:: PROVIDED RECORDS ::

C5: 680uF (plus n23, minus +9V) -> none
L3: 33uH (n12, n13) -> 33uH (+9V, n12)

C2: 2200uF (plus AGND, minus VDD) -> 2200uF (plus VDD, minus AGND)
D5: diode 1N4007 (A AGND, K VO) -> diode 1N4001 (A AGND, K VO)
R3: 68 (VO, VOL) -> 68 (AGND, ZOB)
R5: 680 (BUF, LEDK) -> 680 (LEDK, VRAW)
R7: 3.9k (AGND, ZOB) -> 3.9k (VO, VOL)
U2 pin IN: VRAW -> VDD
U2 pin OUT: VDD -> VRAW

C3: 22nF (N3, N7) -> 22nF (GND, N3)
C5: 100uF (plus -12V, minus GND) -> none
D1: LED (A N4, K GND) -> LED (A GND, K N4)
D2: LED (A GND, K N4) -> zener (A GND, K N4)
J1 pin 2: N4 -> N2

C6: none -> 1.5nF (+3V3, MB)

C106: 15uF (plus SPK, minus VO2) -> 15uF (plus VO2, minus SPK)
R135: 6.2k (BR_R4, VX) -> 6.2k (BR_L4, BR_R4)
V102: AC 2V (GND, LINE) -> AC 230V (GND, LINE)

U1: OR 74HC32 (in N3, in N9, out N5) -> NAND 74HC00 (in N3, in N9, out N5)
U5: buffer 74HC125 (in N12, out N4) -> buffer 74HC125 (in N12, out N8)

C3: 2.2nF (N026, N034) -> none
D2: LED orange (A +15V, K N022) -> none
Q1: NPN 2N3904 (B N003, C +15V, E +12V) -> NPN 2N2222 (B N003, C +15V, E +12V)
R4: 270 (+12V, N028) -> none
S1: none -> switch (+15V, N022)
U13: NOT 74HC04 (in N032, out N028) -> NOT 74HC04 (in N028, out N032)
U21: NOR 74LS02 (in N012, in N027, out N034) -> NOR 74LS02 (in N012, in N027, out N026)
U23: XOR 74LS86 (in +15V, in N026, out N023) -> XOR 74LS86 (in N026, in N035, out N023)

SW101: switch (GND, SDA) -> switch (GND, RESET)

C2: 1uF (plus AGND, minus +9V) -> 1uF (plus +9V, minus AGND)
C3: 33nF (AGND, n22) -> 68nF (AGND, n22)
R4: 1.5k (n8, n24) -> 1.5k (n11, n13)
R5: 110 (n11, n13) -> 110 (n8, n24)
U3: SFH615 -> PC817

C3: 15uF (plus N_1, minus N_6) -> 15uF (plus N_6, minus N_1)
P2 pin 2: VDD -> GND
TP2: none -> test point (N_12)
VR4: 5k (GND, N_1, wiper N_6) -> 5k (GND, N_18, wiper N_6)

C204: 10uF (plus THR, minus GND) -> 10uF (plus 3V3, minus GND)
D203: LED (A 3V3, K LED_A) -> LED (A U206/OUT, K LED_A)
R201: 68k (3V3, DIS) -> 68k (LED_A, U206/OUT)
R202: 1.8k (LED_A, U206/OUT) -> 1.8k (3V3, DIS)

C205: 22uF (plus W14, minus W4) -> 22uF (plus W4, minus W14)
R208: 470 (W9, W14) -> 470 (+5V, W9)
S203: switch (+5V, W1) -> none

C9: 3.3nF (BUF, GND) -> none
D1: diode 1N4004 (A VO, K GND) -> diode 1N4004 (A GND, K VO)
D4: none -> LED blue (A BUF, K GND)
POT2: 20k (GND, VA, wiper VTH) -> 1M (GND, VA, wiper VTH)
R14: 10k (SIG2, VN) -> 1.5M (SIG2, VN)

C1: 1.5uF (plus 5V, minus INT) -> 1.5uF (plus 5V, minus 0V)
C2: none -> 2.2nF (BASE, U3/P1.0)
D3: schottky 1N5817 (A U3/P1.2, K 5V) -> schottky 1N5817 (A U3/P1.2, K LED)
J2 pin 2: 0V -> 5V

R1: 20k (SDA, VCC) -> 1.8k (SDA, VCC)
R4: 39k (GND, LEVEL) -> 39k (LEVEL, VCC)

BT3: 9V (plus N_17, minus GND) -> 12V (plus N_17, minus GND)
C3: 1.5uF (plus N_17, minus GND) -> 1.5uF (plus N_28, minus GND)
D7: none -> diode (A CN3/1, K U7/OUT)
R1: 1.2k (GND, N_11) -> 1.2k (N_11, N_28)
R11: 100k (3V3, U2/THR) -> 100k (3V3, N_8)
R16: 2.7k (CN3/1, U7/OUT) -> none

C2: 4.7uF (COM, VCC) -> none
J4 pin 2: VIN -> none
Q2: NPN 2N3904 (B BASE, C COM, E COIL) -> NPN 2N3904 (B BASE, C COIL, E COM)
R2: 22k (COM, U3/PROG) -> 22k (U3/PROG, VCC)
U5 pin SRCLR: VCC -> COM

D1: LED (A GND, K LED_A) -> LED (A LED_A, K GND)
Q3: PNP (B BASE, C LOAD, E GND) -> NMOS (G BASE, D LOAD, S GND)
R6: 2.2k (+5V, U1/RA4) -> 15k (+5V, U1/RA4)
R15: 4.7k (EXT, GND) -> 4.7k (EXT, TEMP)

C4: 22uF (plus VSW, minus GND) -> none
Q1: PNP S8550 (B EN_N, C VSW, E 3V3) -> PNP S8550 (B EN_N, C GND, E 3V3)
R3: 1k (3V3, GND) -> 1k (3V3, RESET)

:::

# REQUIREMENT
Retype the records above exactly, from their first line through the line that contains "POT2: 20k (GND, VA, wiper", and stop there.

# ANSWER SPACE
C5: 680uF (plus n23, minus +9V) -> none
L3: 33uH (n12, n13) -> 33uH (+9V, n12)

C2: 2200uF (plus AGND, minus VDD) -> 2200uF (plus VDD, minus AGND)
D5: diode 1N4007 (A AGND, K VO) -> diode 1N4001 (A AGND, K VO)
R3: 68 (VO, VOL) -> 68 (AGND, ZOB)
R5: 680 (BUF, LEDK) -> 680 (LEDK, VRAW)
R7: 3.9k (AGND, ZOB) -> 3.9k (VO, VOL)
U2 pin IN: VRAW -> VDD
U2 pin OUT: VDD -> VRAW

C3: 22nF (N3, N7) -> 22nF (GND, N3)
C5: 100uF (plus -12V, minus GND) -> none
D1: LED (A N4, K GND) -> LED (A GND, K N4)
D2: LED (A GND, K N4) -> zener (A GND, K N4)
J1 pin 2: N4 -> N2

C6: none -> 1.5nF (+3V3, MB)

C106: 15uF (plus SPK, minus VO2) -> 15uF (plus VO2, minus SPK)
R135: 6.2k (BR_R4, VX) -> 6.2k (BR_L4, BR_R4)
V102: AC 2V (GND, LINE) -> AC 230V (GND, LINE)

U1: OR 74HC32 (in N3, in N9, out N5) -> NAND 74HC00 (in N3, in N9, out N5)
U5: buffer 74HC125 (in N12, out N4) -> buffer 74HC125 (in N12, out N8)

C3: 2.2nF (N026, N034) -> none
D2: LED orange (A +15V, K N022) -> none
Q1: NPN 2N3904 (B N003, C +15V, E +12V) -> NPN 2N2222 (B N003, C +15V, E +12V)
R4: 270 (+12V, N028) -> none
S1: none -> switch (+15V, N022)
U13: NOT 74HC04 (in N032, out N028) -> NOT 74HC04 (in N028, out N032)
U21: NOR 74LS02 (in N012, in N027, out N034) -> NOR 74LS02 (in N012, in N027, out N026)
U23: XOR 74LS86 (in +15V, in N026, out N023) -> XOR 74LS86 (in N026, in N035, out N023)

SW101: switch (GND, SDA) -> switch (GND, RESET)

C2: 1uF (plus AGND, minus +9V) -> 1uF (plus +9V, minus AGND)
C3: 33nF (AGND, n22) -> 68nF (AGND, n22)
R4: 1.5k (n8, n24) -> 1.5k (n11, n13)
R5: 110 (n11, n13) -> 110 (n8, n24)
U3: SFH615 -> PC817

C3: 15uF (plus N_1, minus N_6) -> 15uF (plus N_6, minus N_1)
P2 pin 2: VDD -> GND
TP2: none -> test point (N_12)
VR4: 5k (GND, N_1, wiper N_6) -> 5k (GND, N_18, wiper N_6)

C204: 10uF (plus THR, minus GND) -> 10uF (plus 3V3, minus GND)
D203: LED (A 3V3, K LED_A) -> LED (A U206/OUT, K LED_A)
R201: 68k (3V3, DIS) -> 68k (LED_A, U206/OUT)
R202: 1.8k (LED_A, U206/OUT) -> 1.8k (3V3, DIS)

C205: 22uF (plus W14, minus W4) -> 22uF (plus W4, minus W14)
R208: 470 (W9, W14) -> 470 (+5V, W9)
S203: switch (+5V, W1) -> none

C9: 3.3nF (BUF, GND) -> none
D1: diode 1N4004 (A VO, K GND) -> diode 1N4004 (A GND, K VO)
D4: none -> LED blue (A BUF, K GND)
POT2: 20k (GND, VA, wiper VTH) -> 1M (GND, VA, wiper VTH)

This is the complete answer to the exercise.